▸ **EXERCISE OBJECTIVE**
Output each record verbatim, with pictures left out.

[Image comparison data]

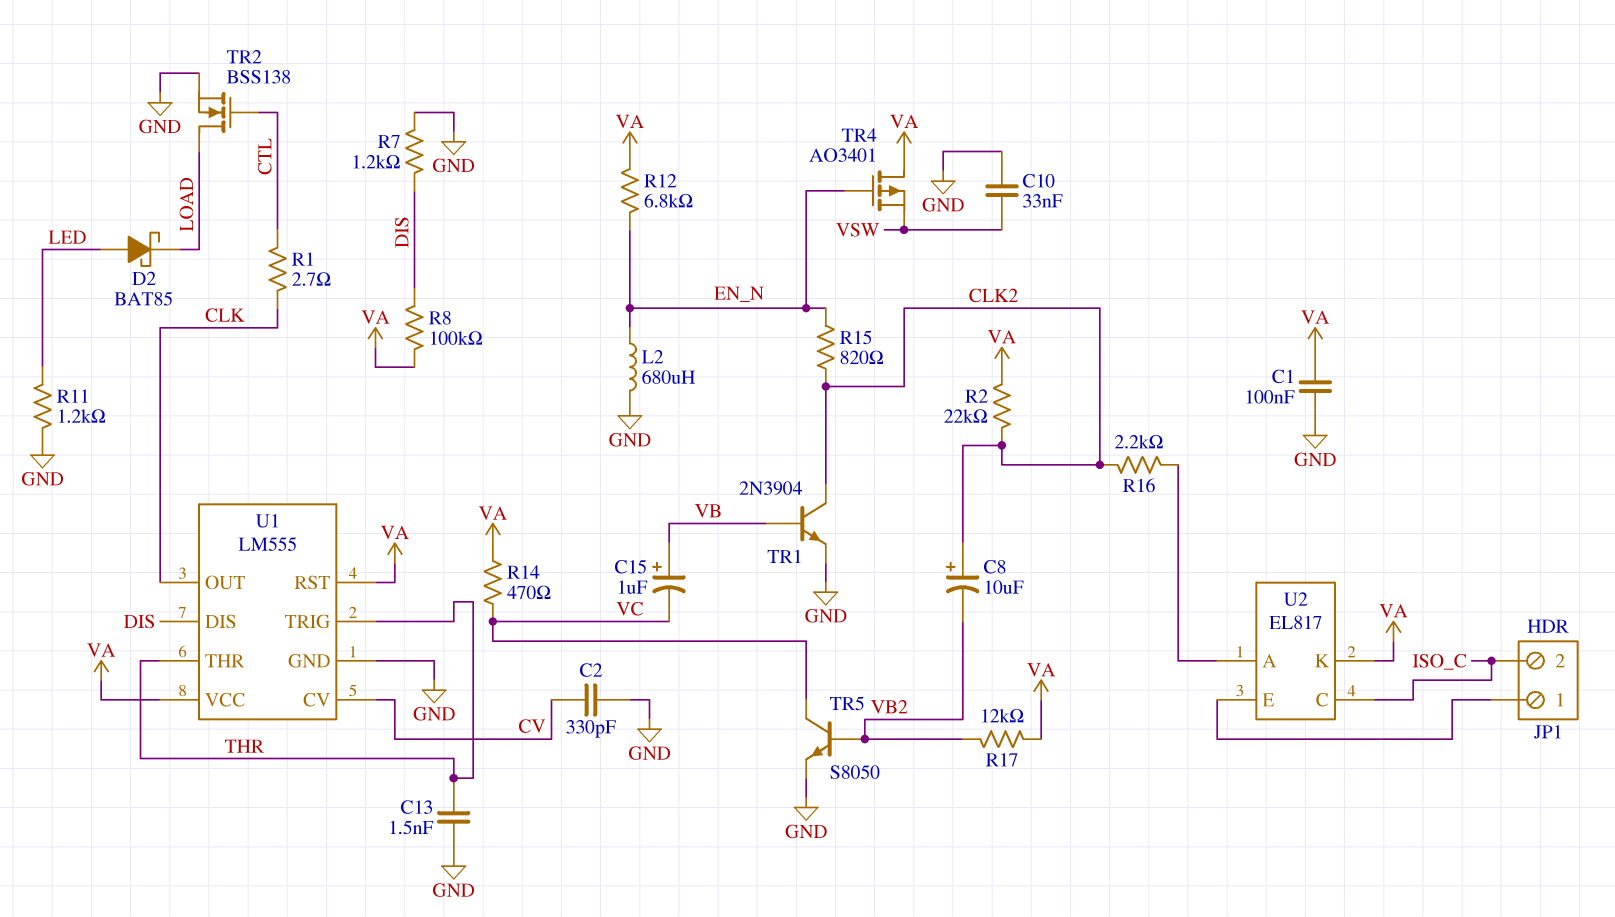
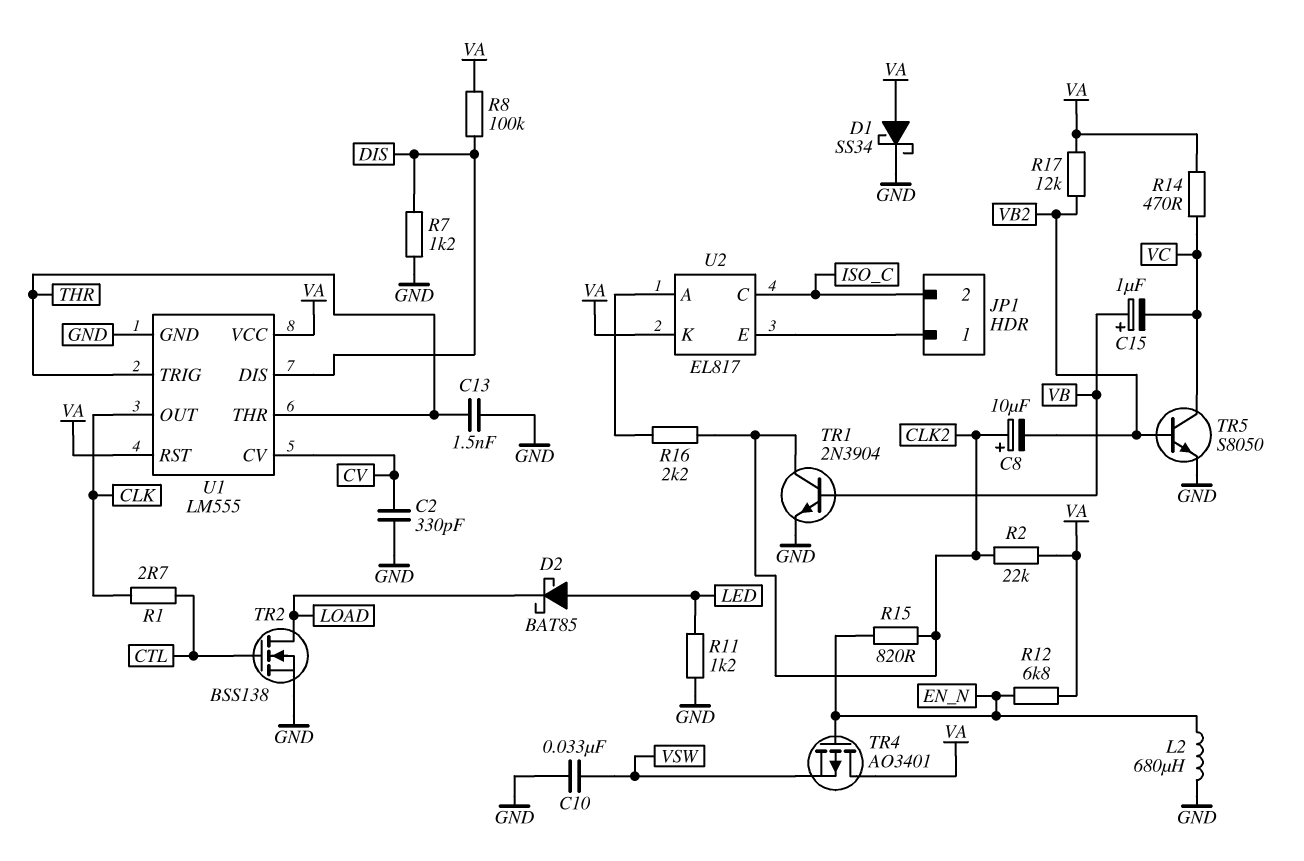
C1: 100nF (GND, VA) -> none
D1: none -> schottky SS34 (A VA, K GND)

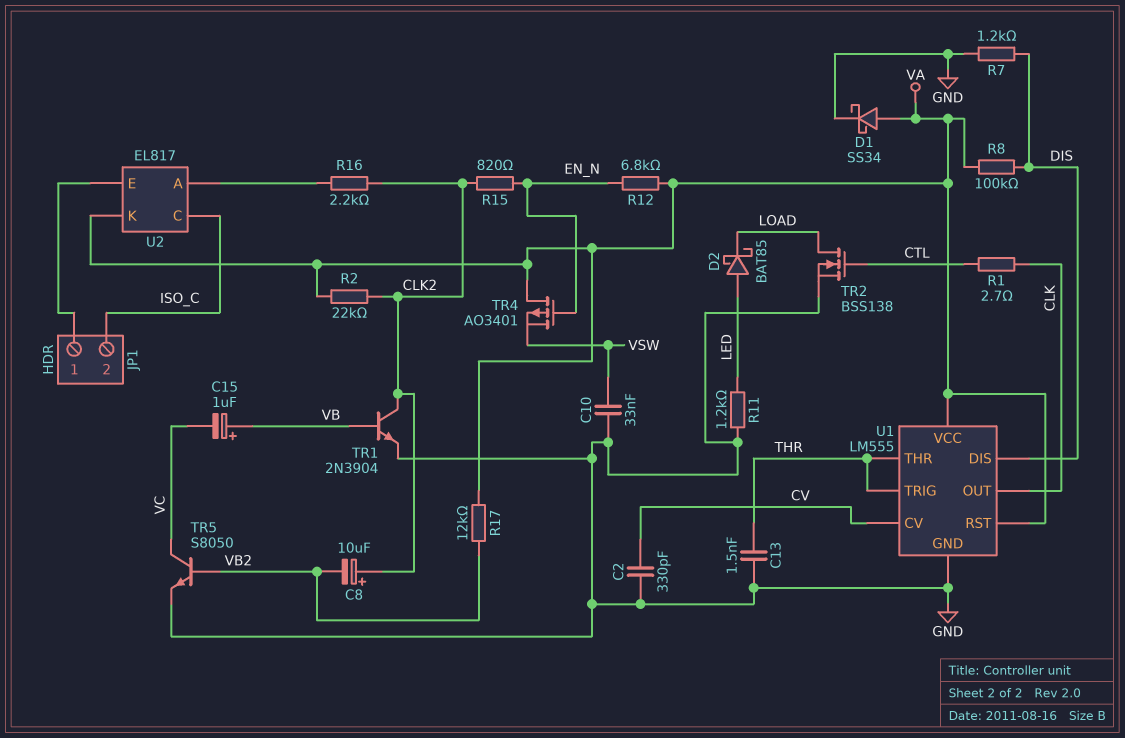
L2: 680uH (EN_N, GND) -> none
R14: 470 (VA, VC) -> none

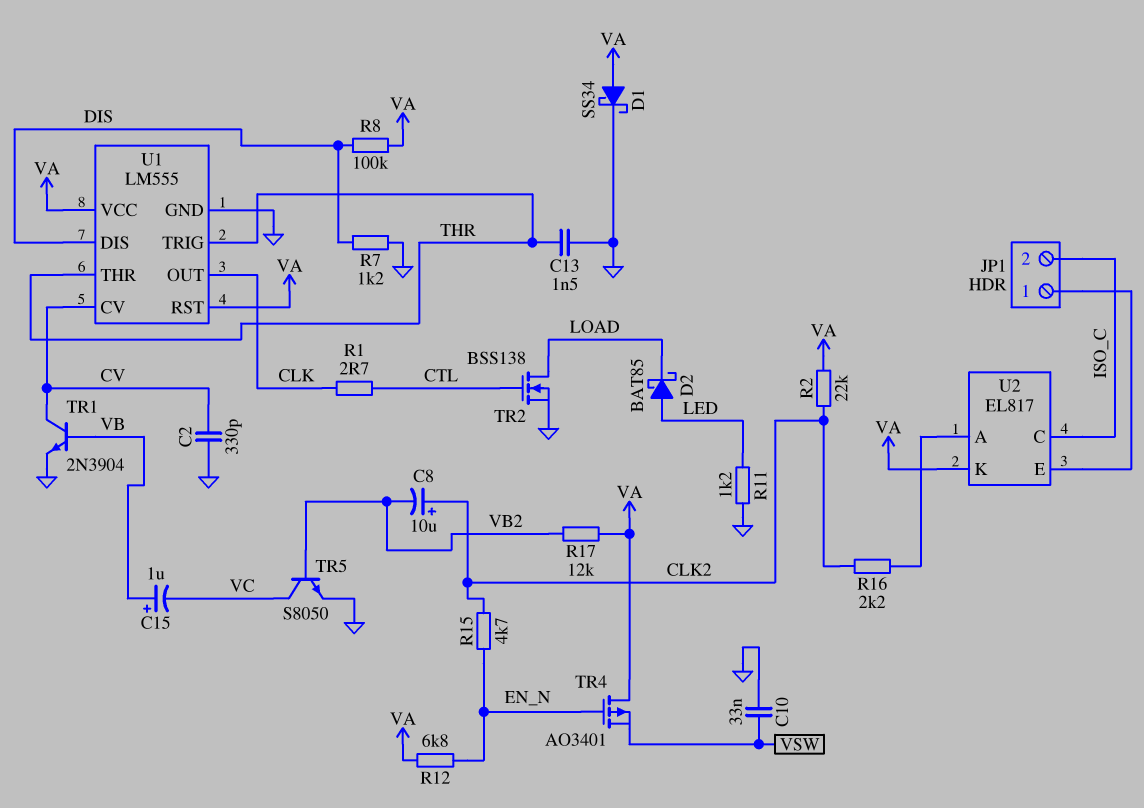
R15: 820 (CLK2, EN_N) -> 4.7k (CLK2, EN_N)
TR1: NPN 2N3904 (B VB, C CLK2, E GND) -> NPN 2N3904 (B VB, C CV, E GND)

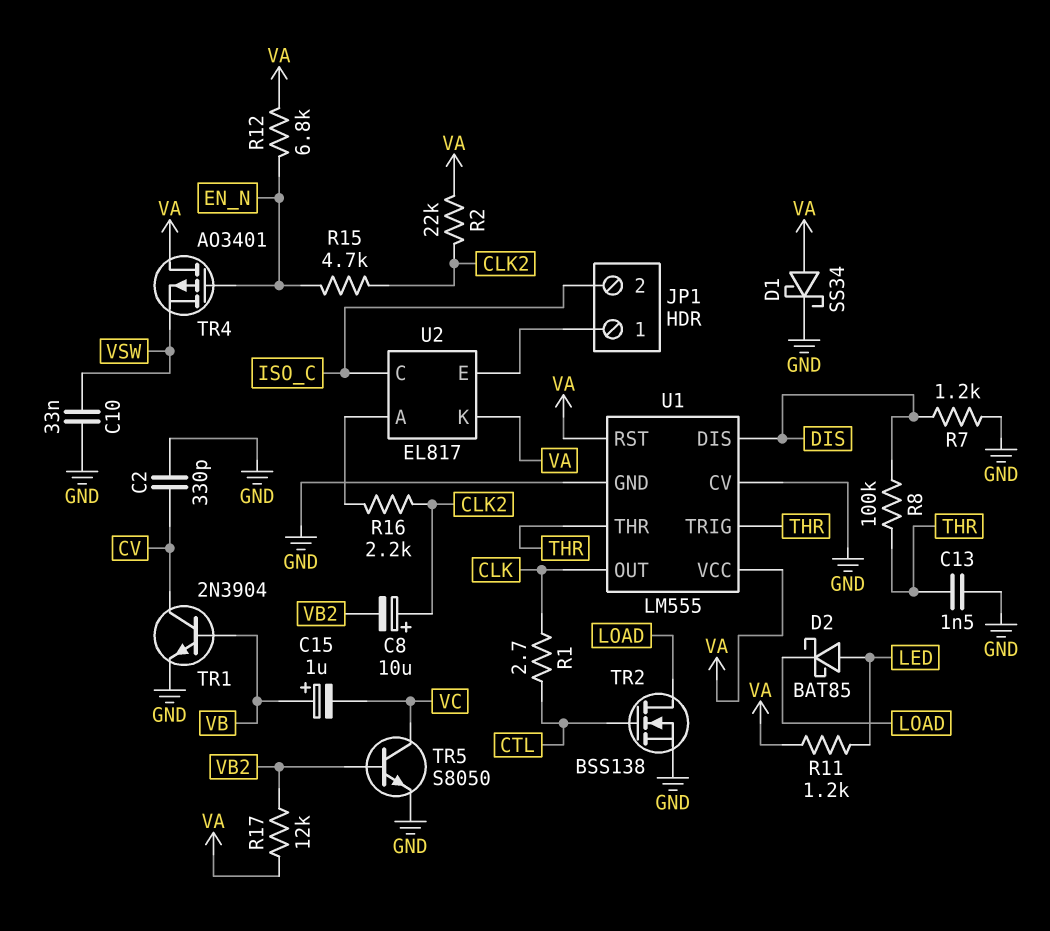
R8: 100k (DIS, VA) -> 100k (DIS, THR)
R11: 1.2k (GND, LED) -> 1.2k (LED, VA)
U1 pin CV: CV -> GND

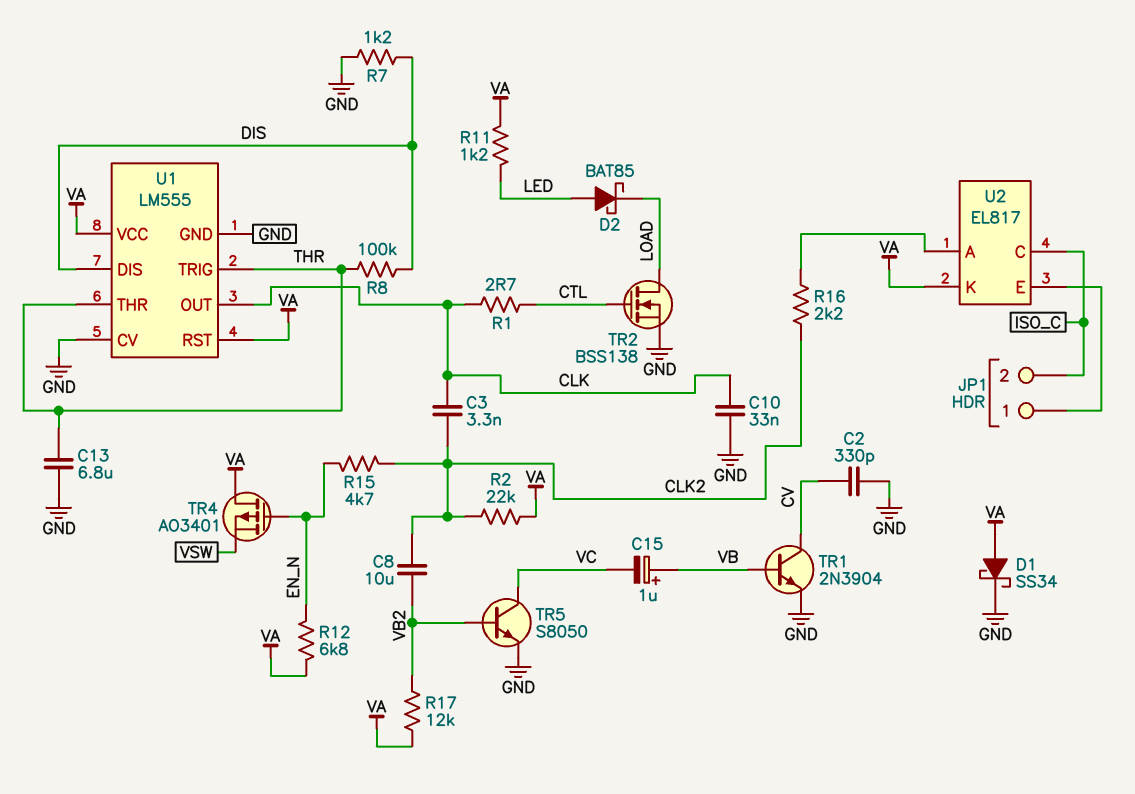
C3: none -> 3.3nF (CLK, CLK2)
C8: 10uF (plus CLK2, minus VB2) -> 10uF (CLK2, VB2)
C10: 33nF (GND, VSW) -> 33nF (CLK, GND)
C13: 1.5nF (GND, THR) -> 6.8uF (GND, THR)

▸ **RESPONSE**
C1: 100nF (GND, VA) -> none
D1: none -> schottky SS34 (A VA, K GND)

L2: 680uH (EN_N, GND) -> none
R14: 470 (VA, VC) -> none

R15: 820 (CLK2, EN_N) -> 4.7k (CLK2, EN_N)
TR1: NPN 2N3904 (B VB, C CLK2, E GND) -> NPN 2N3904 (B VB, C CV, E GND)

R8: 100k (DIS, VA) -> 100k (DIS, THR)
R11: 1.2k (GND, LED) -> 1.2k (LED, VA)
U1 pin CV: CV -> GND

C3: none -> 3.3nF (CLK, CLK2)
C8: 10uF (plus CLK2, minus VB2) -> 10uF (CLK2, VB2)
C10: 33nF (GND, VSW) -> 33nF (CLK, GND)
C13: 1.5nF (GND, THR) -> 6.8uF (GND, THR)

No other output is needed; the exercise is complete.